### Entries:
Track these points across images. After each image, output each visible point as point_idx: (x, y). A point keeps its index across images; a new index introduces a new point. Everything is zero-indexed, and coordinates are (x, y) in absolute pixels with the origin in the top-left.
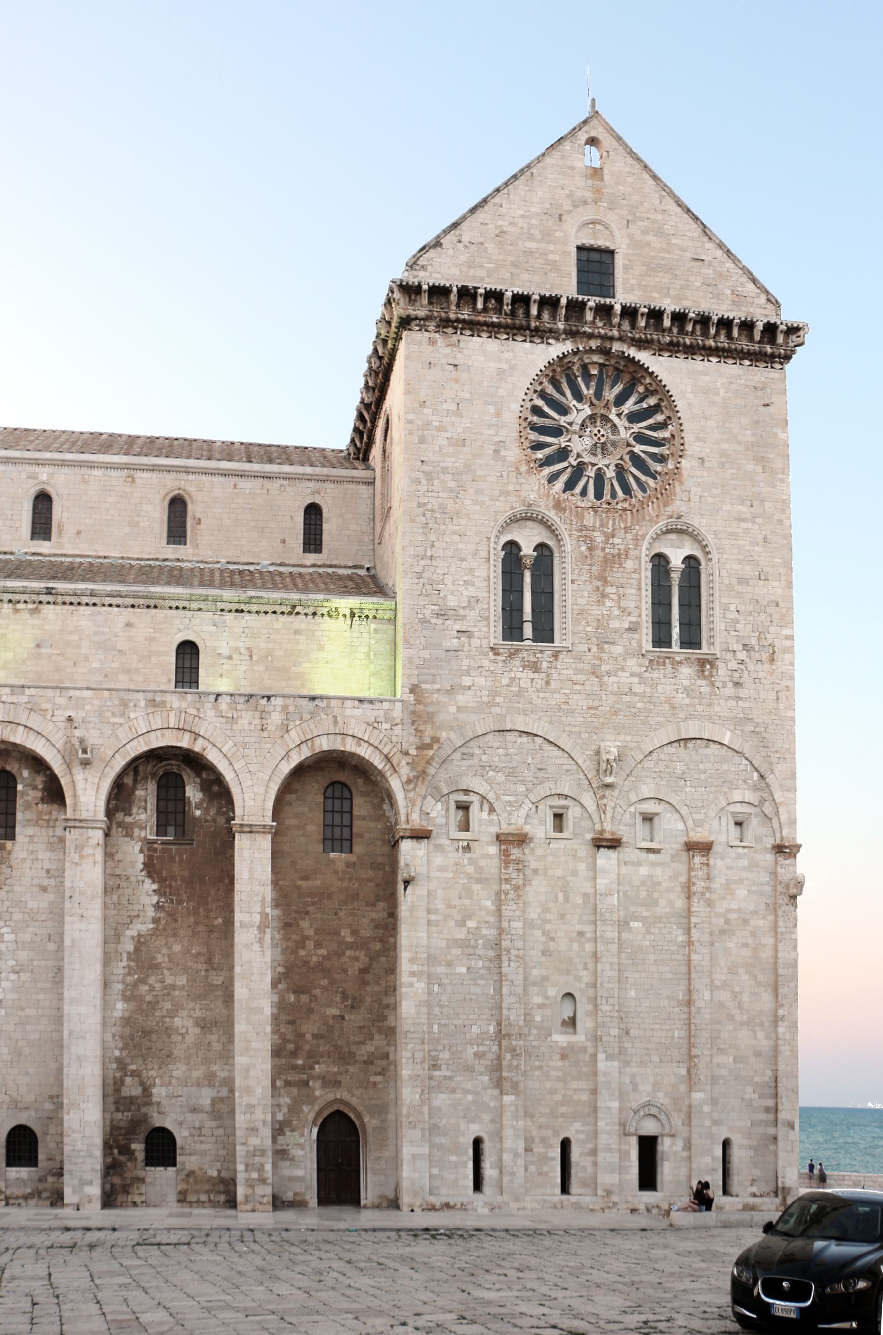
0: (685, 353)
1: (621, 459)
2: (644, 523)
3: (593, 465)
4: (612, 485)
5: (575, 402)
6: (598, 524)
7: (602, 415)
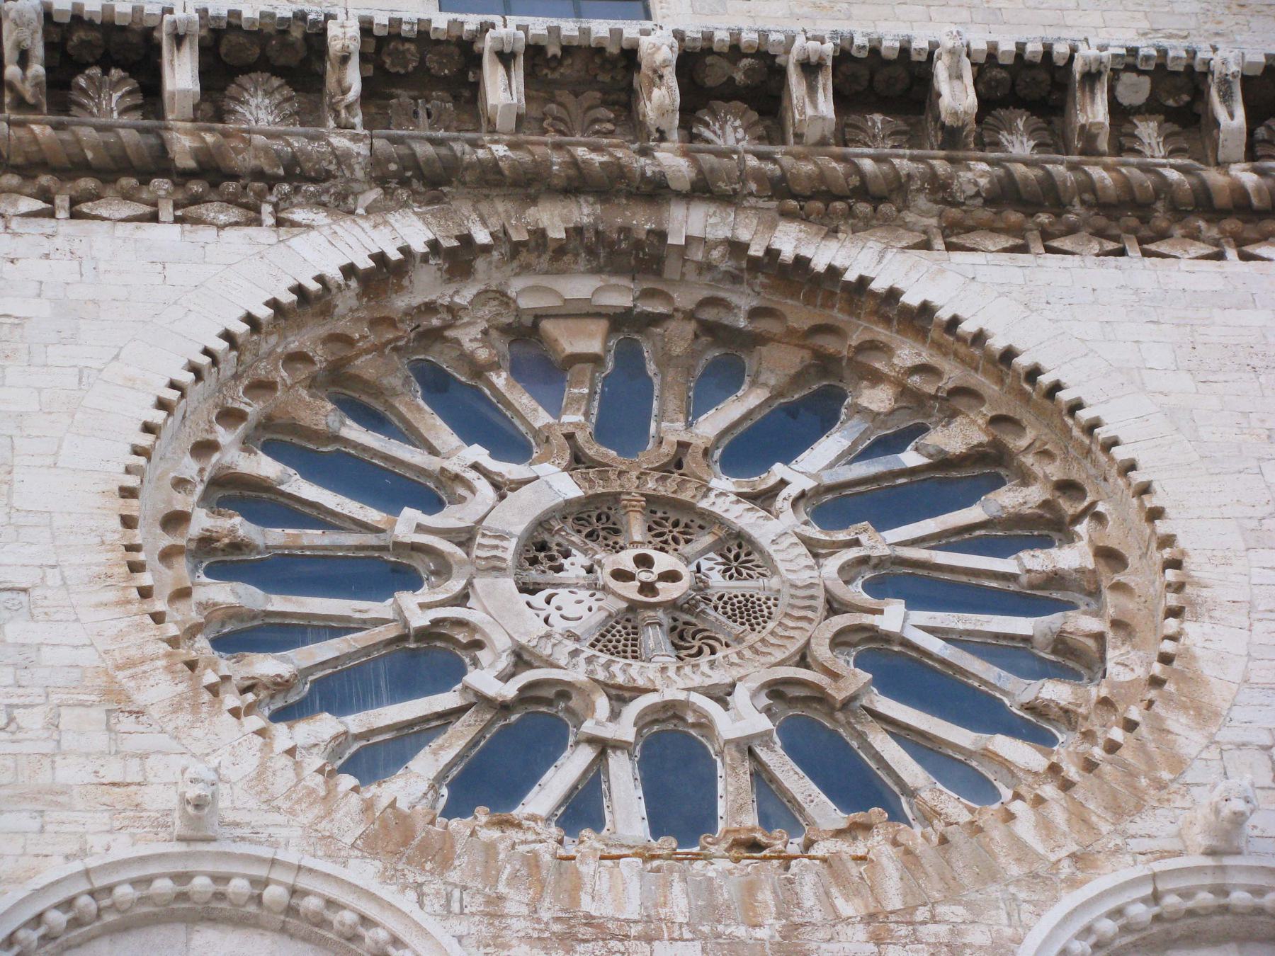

### What needs to be done:
Write out every line of the records above as a JSON list of strings, with one string per line and blank lines omitted. Do not include the pictures in the list.

### Task result:
[
  "Track these points across images. After each image, output each visible point as point_idx: (x, y). A point keeps its index across images; a new index introduces a new point. Everything is zero-indexed, and coordinates are (x, y) in absolute pixels with the origin in the top-left.",
  "0: (685, 353)",
  "1: (621, 459)",
  "2: (644, 523)",
  "3: (593, 465)",
  "4: (612, 485)",
  "5: (575, 402)",
  "6: (598, 524)",
  "7: (602, 415)"
]